● **About this task**: Without the pictures, output the records below word for word.

Coordinate-based change listings
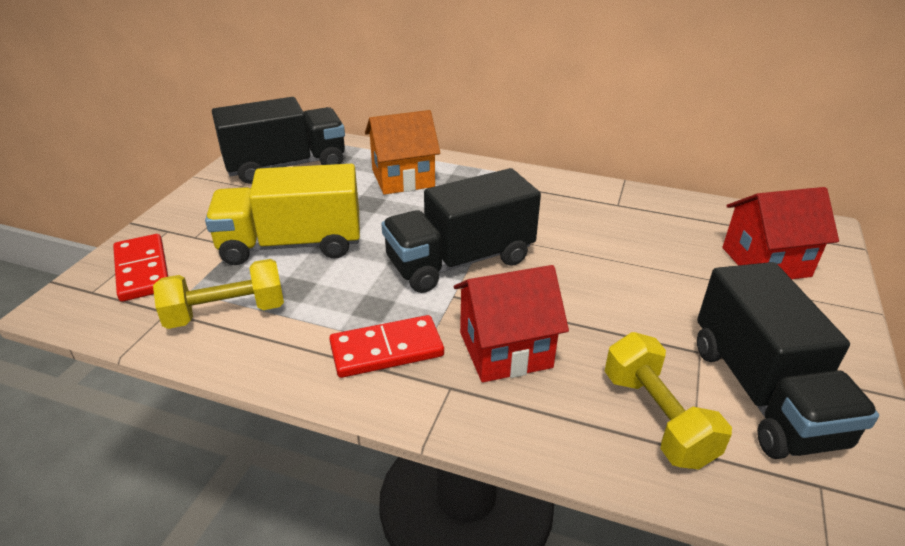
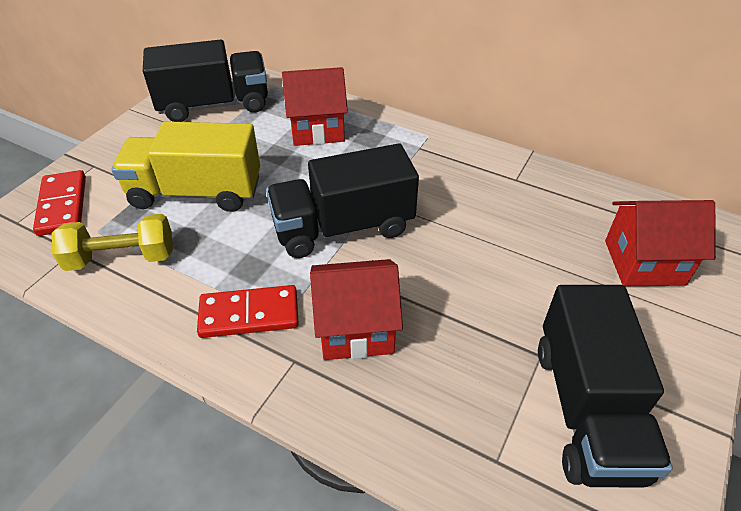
camera: 10 degrees right, 10 degrees up
(403, 178) = (317, 129): orange house -> red house
(656, 418) = (474, 421): yellow dumbbell -> none

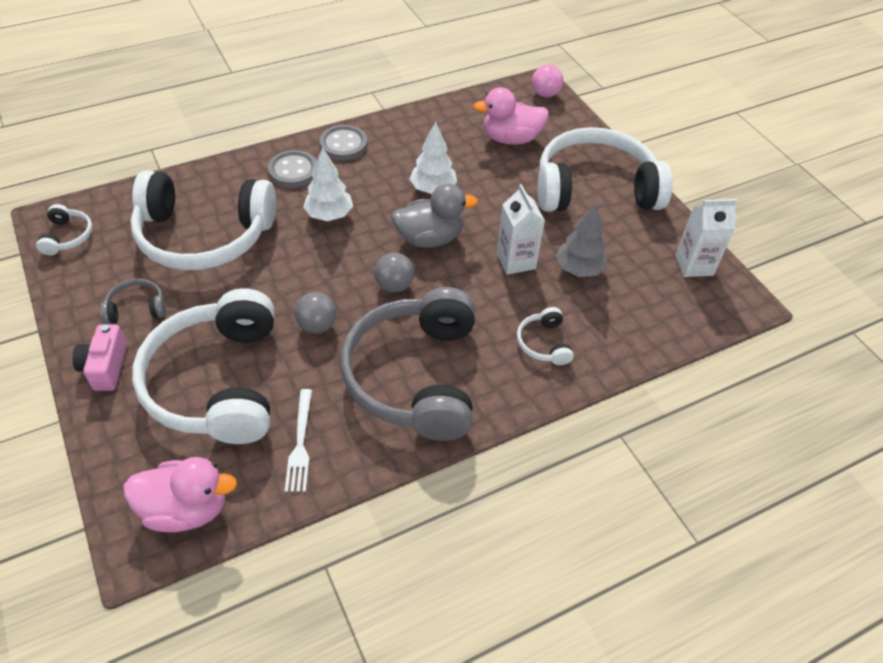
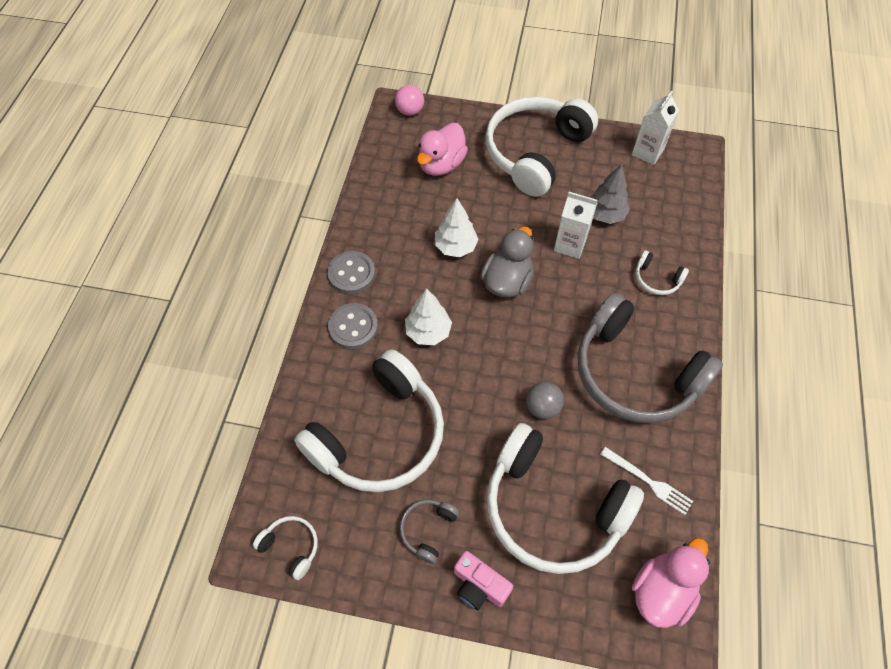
camera: 50 degrees left, 10 degrees up
(394, 285) = (538, 333): grey ball -> none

● **Output for this task**:
camera: 10 degrees right, 10 degrees up
(403, 178) = (317, 129): orange house -> red house
(656, 418) = (474, 421): yellow dumbbell -> none

camera: 50 degrees left, 10 degrees up
(394, 285) = (538, 333): grey ball -> none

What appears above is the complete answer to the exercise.